[TASK REQUIREMENTS]: For each line below with the word "shelving", write out a copy.

** Opening DATA SUPPLIED block **

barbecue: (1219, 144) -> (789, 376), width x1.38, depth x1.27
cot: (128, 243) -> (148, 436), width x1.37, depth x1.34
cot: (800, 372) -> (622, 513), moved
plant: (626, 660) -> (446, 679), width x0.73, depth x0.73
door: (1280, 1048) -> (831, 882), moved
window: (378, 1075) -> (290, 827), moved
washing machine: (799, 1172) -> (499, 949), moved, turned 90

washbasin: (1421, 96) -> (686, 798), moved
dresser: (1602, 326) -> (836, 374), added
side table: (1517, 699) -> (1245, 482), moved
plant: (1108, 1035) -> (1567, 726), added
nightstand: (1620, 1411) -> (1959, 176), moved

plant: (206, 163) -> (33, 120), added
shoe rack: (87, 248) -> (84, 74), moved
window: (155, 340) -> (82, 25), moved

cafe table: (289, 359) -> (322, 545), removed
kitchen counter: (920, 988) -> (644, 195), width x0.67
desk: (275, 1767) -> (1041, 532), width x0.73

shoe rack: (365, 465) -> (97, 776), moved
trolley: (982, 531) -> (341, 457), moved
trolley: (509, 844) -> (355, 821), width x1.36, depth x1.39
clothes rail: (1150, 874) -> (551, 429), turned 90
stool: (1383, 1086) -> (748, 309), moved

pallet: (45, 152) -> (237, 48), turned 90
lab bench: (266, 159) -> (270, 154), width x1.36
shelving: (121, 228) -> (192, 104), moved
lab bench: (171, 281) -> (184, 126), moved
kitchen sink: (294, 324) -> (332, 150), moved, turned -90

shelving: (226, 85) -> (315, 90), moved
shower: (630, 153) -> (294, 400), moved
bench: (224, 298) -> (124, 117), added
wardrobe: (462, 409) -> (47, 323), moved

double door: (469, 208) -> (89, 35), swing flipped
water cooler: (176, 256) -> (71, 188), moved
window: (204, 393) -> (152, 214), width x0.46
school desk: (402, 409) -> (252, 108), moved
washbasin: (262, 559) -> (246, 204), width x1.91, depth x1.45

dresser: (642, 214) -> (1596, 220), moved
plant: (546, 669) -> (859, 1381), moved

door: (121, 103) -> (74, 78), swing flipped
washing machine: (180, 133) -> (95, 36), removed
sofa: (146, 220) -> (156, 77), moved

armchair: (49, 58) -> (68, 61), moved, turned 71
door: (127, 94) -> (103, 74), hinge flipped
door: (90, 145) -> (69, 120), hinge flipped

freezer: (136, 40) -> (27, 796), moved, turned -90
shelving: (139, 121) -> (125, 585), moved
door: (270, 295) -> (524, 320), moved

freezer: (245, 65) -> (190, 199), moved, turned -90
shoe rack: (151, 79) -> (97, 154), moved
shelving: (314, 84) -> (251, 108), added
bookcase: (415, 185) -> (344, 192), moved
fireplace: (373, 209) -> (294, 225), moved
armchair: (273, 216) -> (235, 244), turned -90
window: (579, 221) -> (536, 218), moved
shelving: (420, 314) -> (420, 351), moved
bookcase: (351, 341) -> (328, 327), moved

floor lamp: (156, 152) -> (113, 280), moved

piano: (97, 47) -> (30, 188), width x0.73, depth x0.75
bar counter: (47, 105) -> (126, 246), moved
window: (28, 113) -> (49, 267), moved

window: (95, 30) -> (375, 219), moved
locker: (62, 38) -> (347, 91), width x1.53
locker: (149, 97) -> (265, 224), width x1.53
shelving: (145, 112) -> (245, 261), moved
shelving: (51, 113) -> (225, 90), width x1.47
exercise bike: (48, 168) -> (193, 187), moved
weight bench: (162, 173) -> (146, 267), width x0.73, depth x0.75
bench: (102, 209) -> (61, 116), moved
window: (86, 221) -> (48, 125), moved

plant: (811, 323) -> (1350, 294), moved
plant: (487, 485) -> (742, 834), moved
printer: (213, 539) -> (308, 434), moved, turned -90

** Closing DATA SUPPLIED block **

[TASK SOLUTION]:
shelving: (121, 228) -> (192, 104), moved
shelving: (226, 85) -> (315, 90), moved
shelving: (139, 121) -> (125, 585), moved
shelving: (314, 84) -> (251, 108), added
shelving: (420, 314) -> (420, 351), moved
shelving: (145, 112) -> (245, 261), moved
shelving: (51, 113) -> (225, 90), width x1.47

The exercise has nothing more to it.